MATERIAL SHOWN:
=-=-=-=-=

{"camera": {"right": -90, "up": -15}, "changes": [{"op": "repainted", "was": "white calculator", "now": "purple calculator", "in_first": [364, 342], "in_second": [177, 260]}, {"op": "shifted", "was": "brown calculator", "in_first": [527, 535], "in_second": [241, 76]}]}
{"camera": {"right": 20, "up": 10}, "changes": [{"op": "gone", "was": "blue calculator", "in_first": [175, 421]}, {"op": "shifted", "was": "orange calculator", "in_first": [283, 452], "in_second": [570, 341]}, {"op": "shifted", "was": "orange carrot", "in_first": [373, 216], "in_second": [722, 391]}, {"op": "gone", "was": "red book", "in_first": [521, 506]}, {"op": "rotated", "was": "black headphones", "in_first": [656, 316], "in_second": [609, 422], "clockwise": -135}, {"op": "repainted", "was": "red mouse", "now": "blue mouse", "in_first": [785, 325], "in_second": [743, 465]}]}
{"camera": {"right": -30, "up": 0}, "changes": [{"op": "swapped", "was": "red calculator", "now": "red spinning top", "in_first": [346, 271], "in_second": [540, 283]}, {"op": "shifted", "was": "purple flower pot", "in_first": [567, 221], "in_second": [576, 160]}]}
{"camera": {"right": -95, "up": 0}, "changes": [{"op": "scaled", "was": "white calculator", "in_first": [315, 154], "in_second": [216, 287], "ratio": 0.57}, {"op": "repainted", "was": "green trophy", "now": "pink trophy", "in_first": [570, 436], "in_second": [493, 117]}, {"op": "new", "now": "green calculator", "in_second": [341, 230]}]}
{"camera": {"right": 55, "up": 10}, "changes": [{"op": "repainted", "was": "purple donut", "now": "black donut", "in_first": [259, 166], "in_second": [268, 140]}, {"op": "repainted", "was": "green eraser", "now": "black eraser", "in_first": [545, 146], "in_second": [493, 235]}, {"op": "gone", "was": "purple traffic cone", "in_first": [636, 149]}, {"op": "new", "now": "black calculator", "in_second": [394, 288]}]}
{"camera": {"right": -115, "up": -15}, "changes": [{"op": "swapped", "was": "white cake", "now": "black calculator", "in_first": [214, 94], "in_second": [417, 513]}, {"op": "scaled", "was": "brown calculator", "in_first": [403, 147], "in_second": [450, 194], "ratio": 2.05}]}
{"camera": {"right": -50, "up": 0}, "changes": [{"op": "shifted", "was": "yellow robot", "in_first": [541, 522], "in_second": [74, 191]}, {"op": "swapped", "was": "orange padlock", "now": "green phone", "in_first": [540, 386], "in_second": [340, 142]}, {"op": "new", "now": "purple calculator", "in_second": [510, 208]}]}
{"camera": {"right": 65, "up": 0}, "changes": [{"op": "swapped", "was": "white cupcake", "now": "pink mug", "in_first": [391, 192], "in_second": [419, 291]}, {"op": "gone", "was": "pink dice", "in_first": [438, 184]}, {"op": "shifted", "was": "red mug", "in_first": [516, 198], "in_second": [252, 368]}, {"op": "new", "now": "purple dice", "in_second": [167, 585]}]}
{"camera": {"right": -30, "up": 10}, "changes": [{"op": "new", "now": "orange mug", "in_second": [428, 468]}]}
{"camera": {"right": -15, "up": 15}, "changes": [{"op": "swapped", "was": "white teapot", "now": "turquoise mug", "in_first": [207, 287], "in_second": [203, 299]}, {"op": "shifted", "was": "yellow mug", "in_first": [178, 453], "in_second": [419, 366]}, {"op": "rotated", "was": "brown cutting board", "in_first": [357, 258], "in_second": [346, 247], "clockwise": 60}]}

=-=-=-=-=

WHAT THE TASK REQUIRES: What is needed is the data above, output in full and exactly as it stands.

ANSWER TO THIS TASK:
{"camera": {"right": -90, "up": -15}, "changes": [{"op": "repainted", "was": "white calculator", "now": "purple calculator", "in_first": [364, 342], "in_second": [177, 260]}, {"op": "shifted", "was": "brown calculator", "in_first": [527, 535], "in_second": [241, 76]}]}
{"camera": {"right": 20, "up": 10}, "changes": [{"op": "gone", "was": "blue calculator", "in_first": [175, 421]}, {"op": "shifted", "was": "orange calculator", "in_first": [283, 452], "in_second": [570, 341]}, {"op": "shifted", "was": "orange carrot", "in_first": [373, 216], "in_second": [722, 391]}, {"op": "gone", "was": "red book", "in_first": [521, 506]}, {"op": "rotated", "was": "black headphones", "in_first": [656, 316], "in_second": [609, 422], "clockwise": -135}, {"op": "repainted", "was": "red mouse", "now": "blue mouse", "in_first": [785, 325], "in_second": [743, 465]}]}
{"camera": {"right": -30, "up": 0}, "changes": [{"op": "swapped", "was": "red calculator", "now": "red spinning top", "in_first": [346, 271], "in_second": [540, 283]}, {"op": "shifted", "was": "purple flower pot", "in_first": [567, 221], "in_second": [576, 160]}]}
{"camera": {"right": -95, "up": 0}, "changes": [{"op": "scaled", "was": "white calculator", "in_first": [315, 154], "in_second": [216, 287], "ratio": 0.57}, {"op": "repainted", "was": "green trophy", "now": "pink trophy", "in_first": [570, 436], "in_second": [493, 117]}, {"op": "new", "now": "green calculator", "in_second": [341, 230]}]}
{"camera": {"right": 55, "up": 10}, "changes": [{"op": "repainted", "was": "purple donut", "now": "black donut", "in_first": [259, 166], "in_second": [268, 140]}, {"op": "repainted", "was": "green eraser", "now": "black eraser", "in_first": [545, 146], "in_second": [493, 235]}, {"op": "gone", "was": "purple traffic cone", "in_first": [636, 149]}, {"op": "new", "now": "black calculator", "in_second": [394, 288]}]}
{"camera": {"right": -115, "up": -15}, "changes": [{"op": "swapped", "was": "white cake", "now": "black calculator", "in_first": [214, 94], "in_second": [417, 513]}, {"op": "scaled", "was": "brown calculator", "in_first": [403, 147], "in_second": [450, 194], "ratio": 2.05}]}
{"camera": {"right": -50, "up": 0}, "changes": [{"op": "shifted", "was": "yellow robot", "in_first": [541, 522], "in_second": [74, 191]}, {"op": "swapped", "was": "orange padlock", "now": "green phone", "in_first": [540, 386], "in_second": [340, 142]}, {"op": "new", "now": "purple calculator", "in_second": [510, 208]}]}
{"camera": {"right": 65, "up": 0}, "changes": [{"op": "swapped", "was": "white cupcake", "now": "pink mug", "in_first": [391, 192], "in_second": [419, 291]}, {"op": "gone", "was": "pink dice", "in_first": [438, 184]}, {"op": "shifted", "was": "red mug", "in_first": [516, 198], "in_second": [252, 368]}, {"op": "new", "now": "purple dice", "in_second": [167, 585]}]}
{"camera": {"right": -30, "up": 10}, "changes": [{"op": "new", "now": "orange mug", "in_second": [428, 468]}]}
{"camera": {"right": -15, "up": 15}, "changes": [{"op": "swapped", "was": "white teapot", "now": "turquoise mug", "in_first": [207, 287], "in_second": [203, 299]}, {"op": "shifted", "was": "yellow mug", "in_first": [178, 453], "in_second": [419, 366]}, {"op": "rotated", "was": "brown cutting board", "in_first": [357, 258], "in_second": [346, 247], "clockwise": 60}]}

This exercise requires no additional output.